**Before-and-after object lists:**
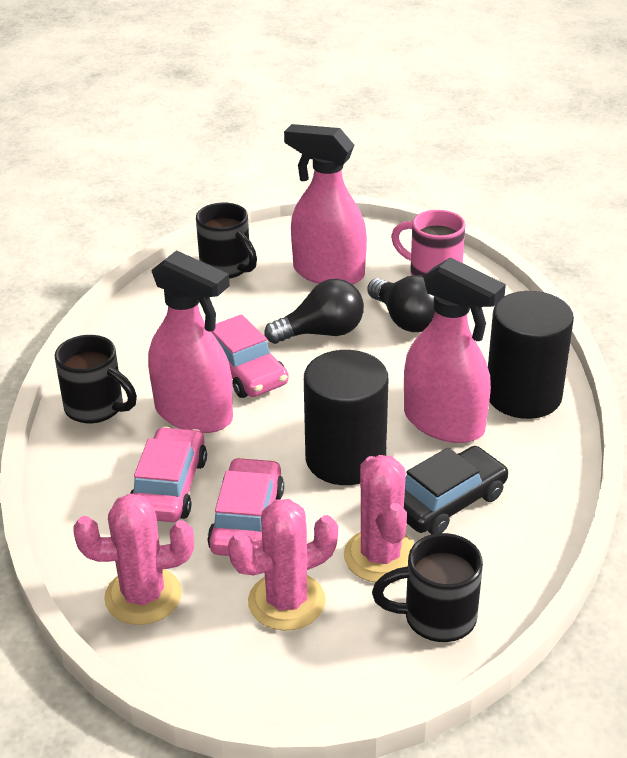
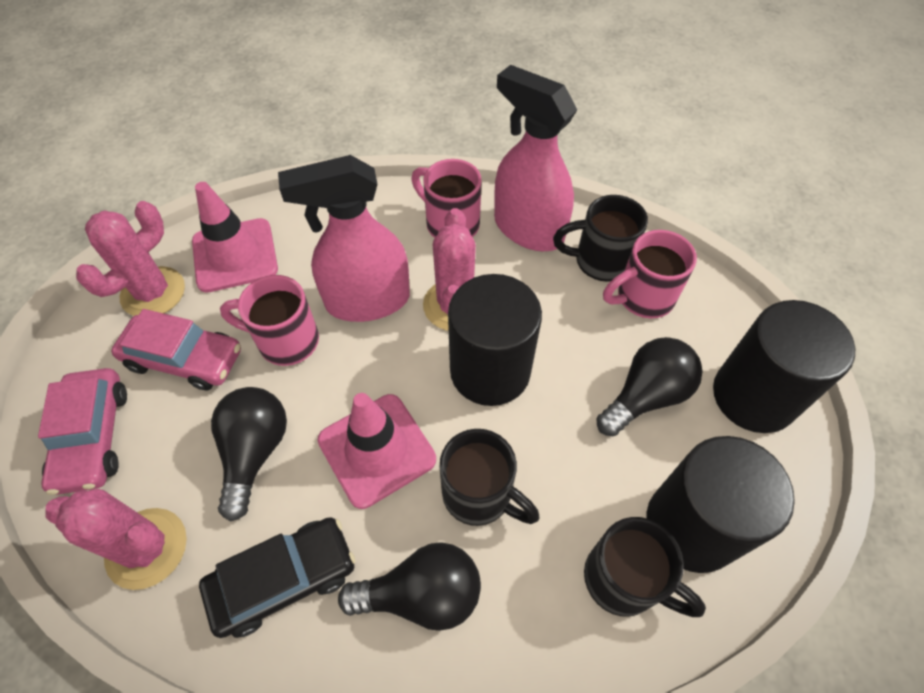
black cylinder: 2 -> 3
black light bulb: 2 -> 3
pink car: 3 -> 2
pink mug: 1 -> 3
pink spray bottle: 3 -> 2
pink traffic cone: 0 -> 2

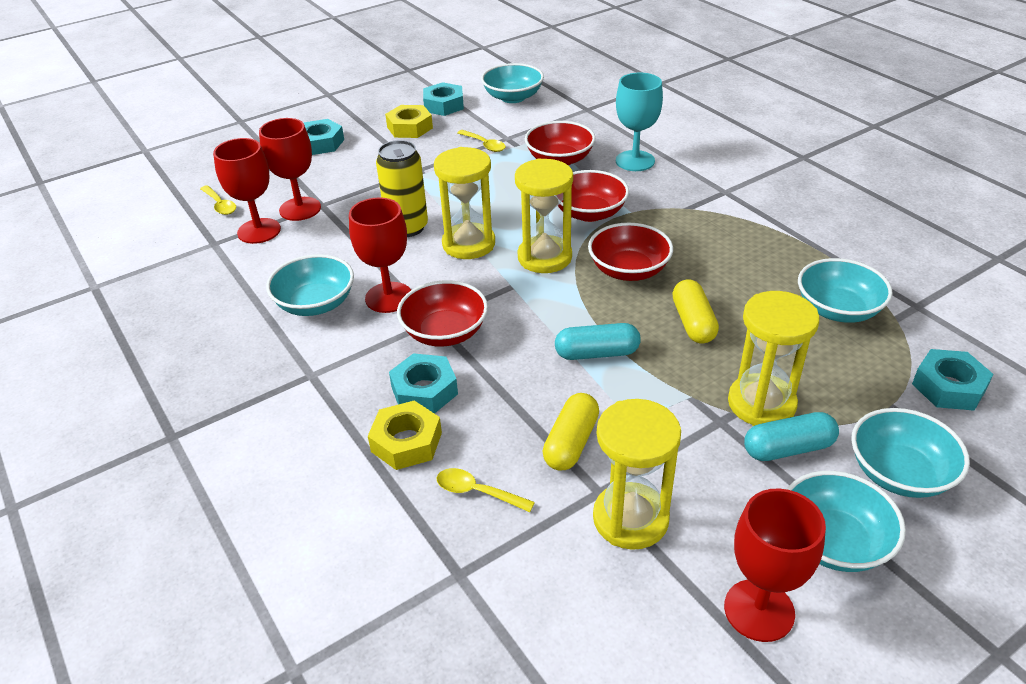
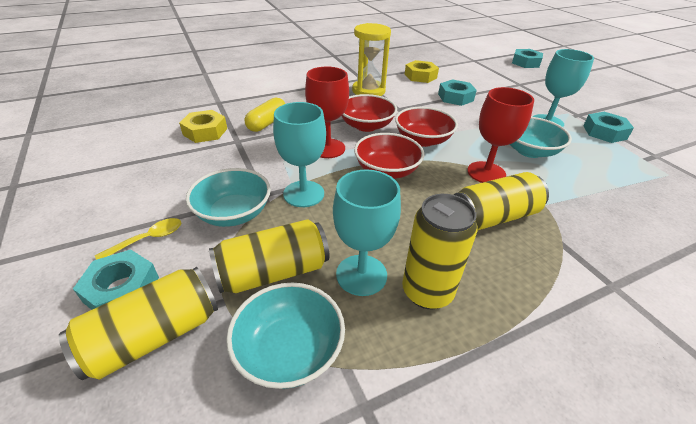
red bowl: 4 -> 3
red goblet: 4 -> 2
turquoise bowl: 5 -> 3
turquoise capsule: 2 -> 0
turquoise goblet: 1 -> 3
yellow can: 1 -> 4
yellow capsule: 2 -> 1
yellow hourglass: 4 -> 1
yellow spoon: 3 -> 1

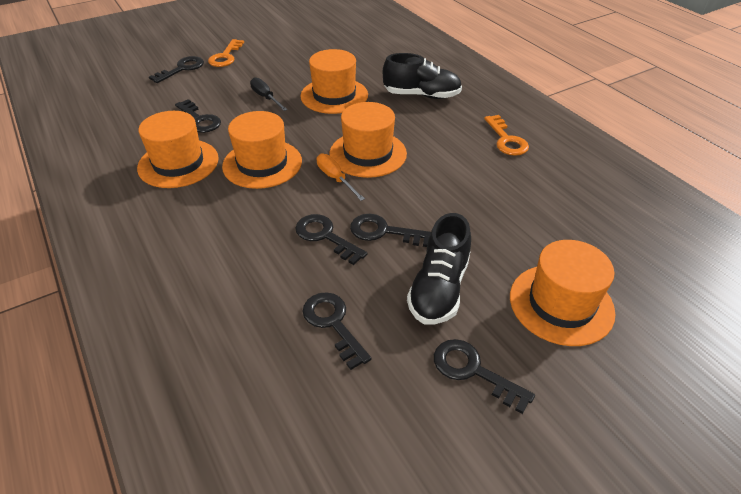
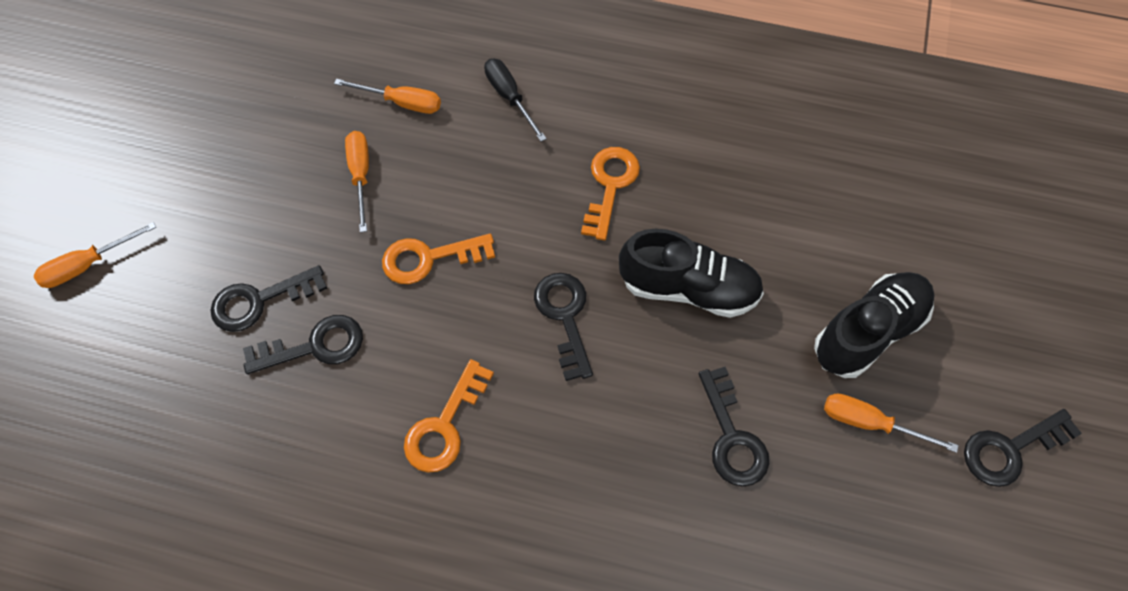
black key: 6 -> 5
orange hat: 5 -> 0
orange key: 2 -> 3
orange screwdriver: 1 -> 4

**Problem description:**
When you copy the data above, keep each line exact and omit the pictures.

**Exercise solution:**
black cylinder: 2 -> 3
black light bulb: 2 -> 3
pink car: 3 -> 2
pink mug: 1 -> 3
pink spray bottle: 3 -> 2
pink traffic cone: 0 -> 2

red bowl: 4 -> 3
red goblet: 4 -> 2
turquoise bowl: 5 -> 3
turquoise capsule: 2 -> 0
turquoise goblet: 1 -> 3
yellow can: 1 -> 4
yellow capsule: 2 -> 1
yellow hourglass: 4 -> 1
yellow spoon: 3 -> 1

black key: 6 -> 5
orange hat: 5 -> 0
orange key: 2 -> 3
orange screwdriver: 1 -> 4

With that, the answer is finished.